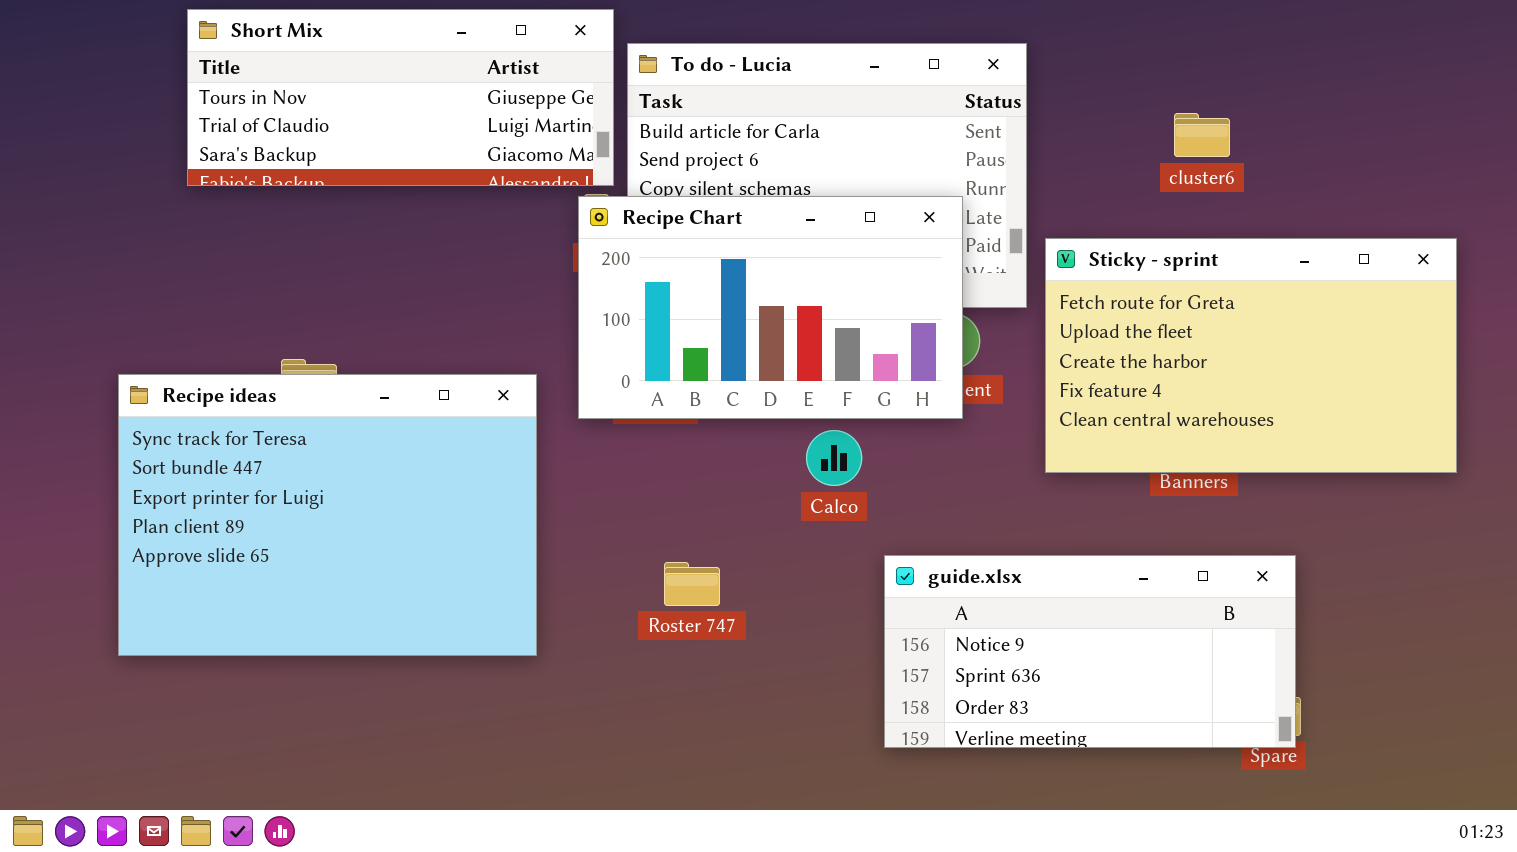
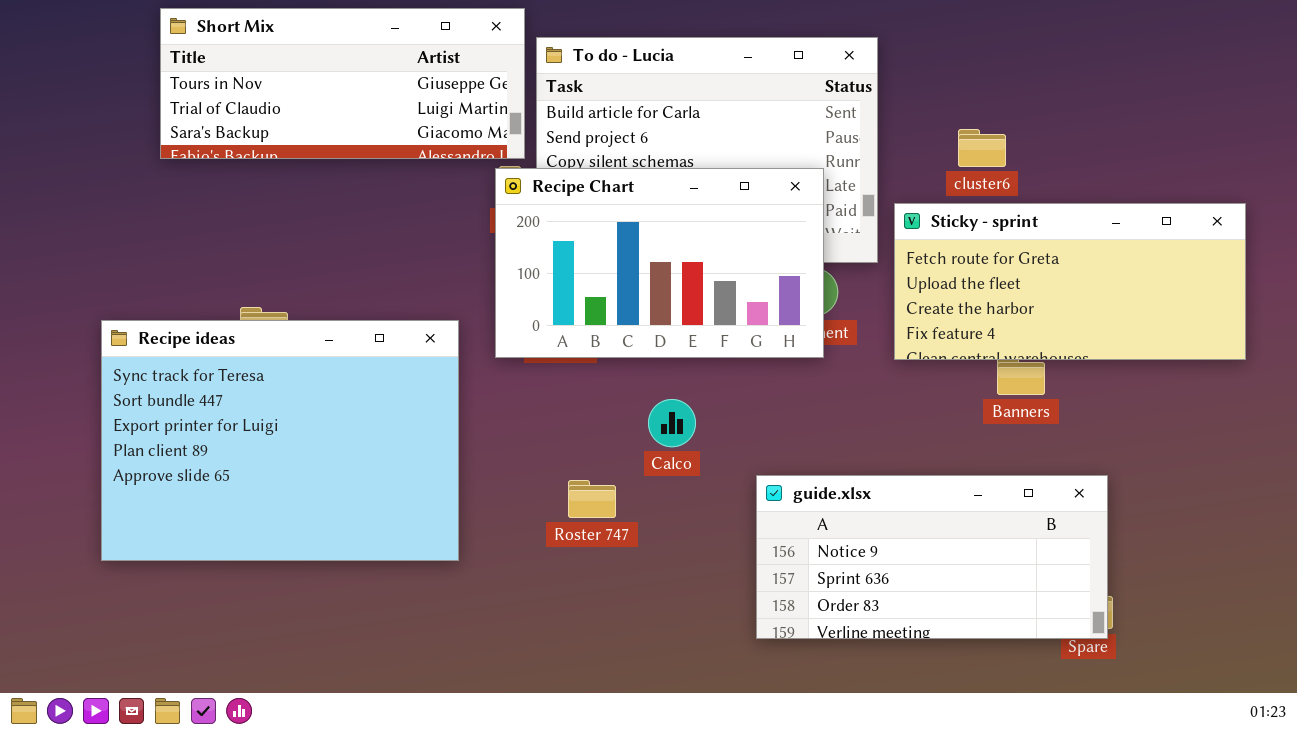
cluster6: [1174,113,1230,157] -> [958,129,1006,167], moved
Sticky - sprint: [1045,238,1457,473] -> [894,203,1246,360], resized
Calco: [806,430,862,486] -> [648,399,696,447], moved

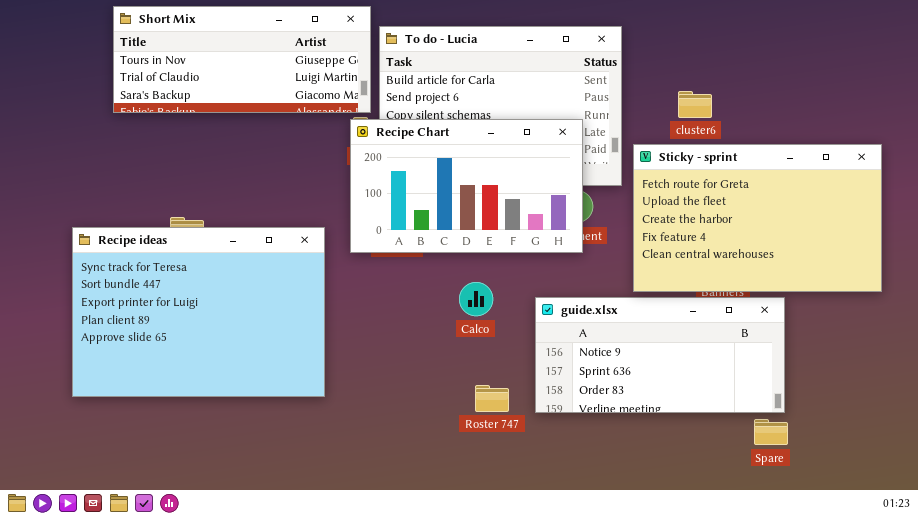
Sticky - sprint: [894,203,1246,360] -> [633,144,882,292], resized
guide.xlsx: [756,475,1108,639] -> [535,297,785,413], moved
Roster 747: [568,480,616,518] -> [475,385,509,412], moved

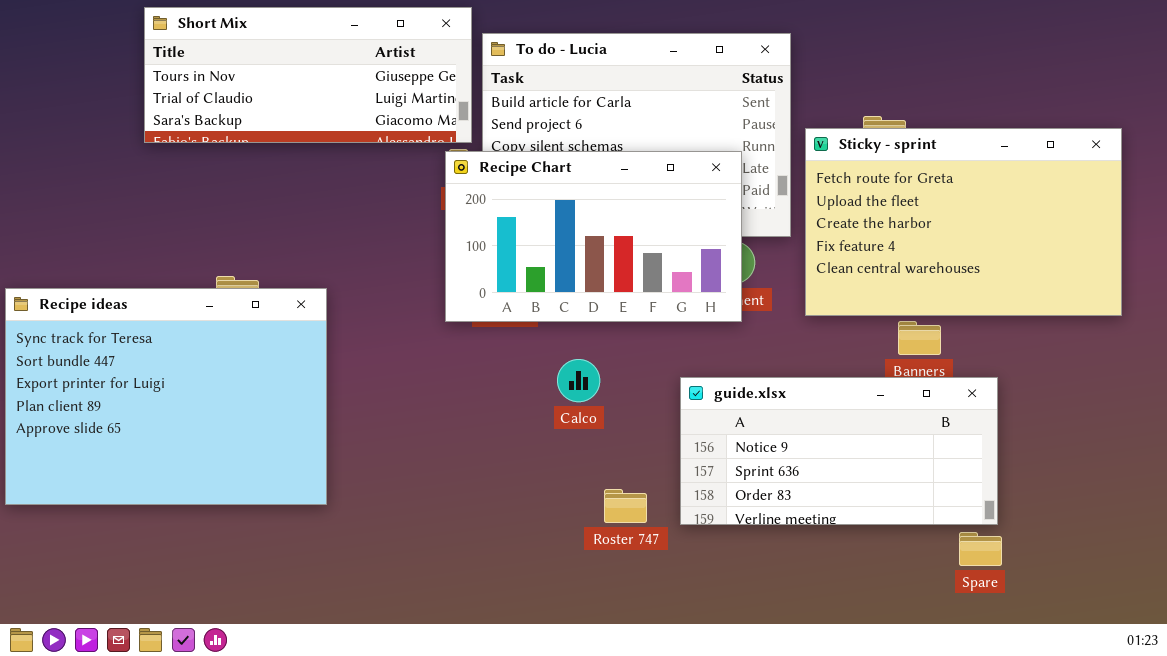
Sticky - sprint: [633,144,882,292] -> [805,128,1122,316], moved
Recipe ideas: [72,227,325,397] -> [5,288,327,505], moved
Calco: [459,282,493,316] -> [557,359,600,402], moved

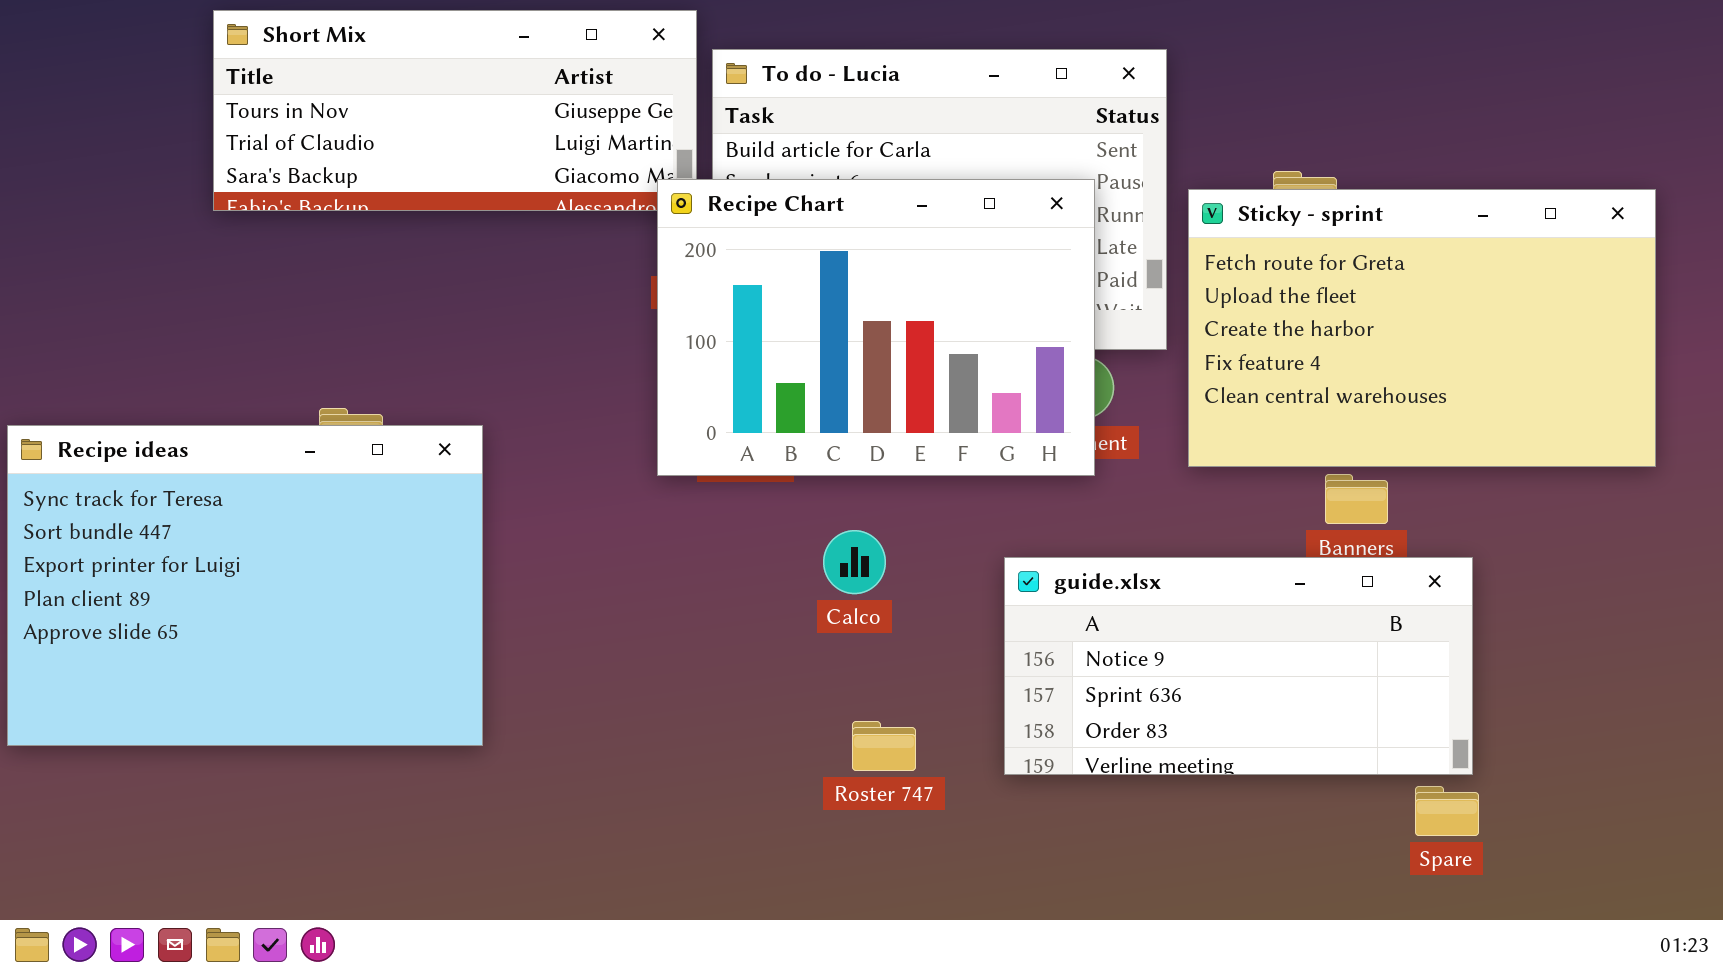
Recipe Chart: [445,151,742,322] -> [657,179,1095,476], resized
Roster 747: [604,489,647,523] -> [852,721,916,771], moved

**Work item:** Please print the data above once more, exactly as it appears, with no pictures.

**Exercise response:**
cluster6: [1174,113,1230,157] -> [958,129,1006,167], moved
Sticky - sprint: [1045,238,1457,473] -> [894,203,1246,360], resized
Calco: [806,430,862,486] -> [648,399,696,447], moved

Sticky - sprint: [894,203,1246,360] -> [633,144,882,292], resized
guide.xlsx: [756,475,1108,639] -> [535,297,785,413], moved
Roster 747: [568,480,616,518] -> [475,385,509,412], moved

Sticky - sprint: [633,144,882,292] -> [805,128,1122,316], moved
Recipe ideas: [72,227,325,397] -> [5,288,327,505], moved
Calco: [459,282,493,316] -> [557,359,600,402], moved

Recipe Chart: [445,151,742,322] -> [657,179,1095,476], resized
Roster 747: [604,489,647,523] -> [852,721,916,771], moved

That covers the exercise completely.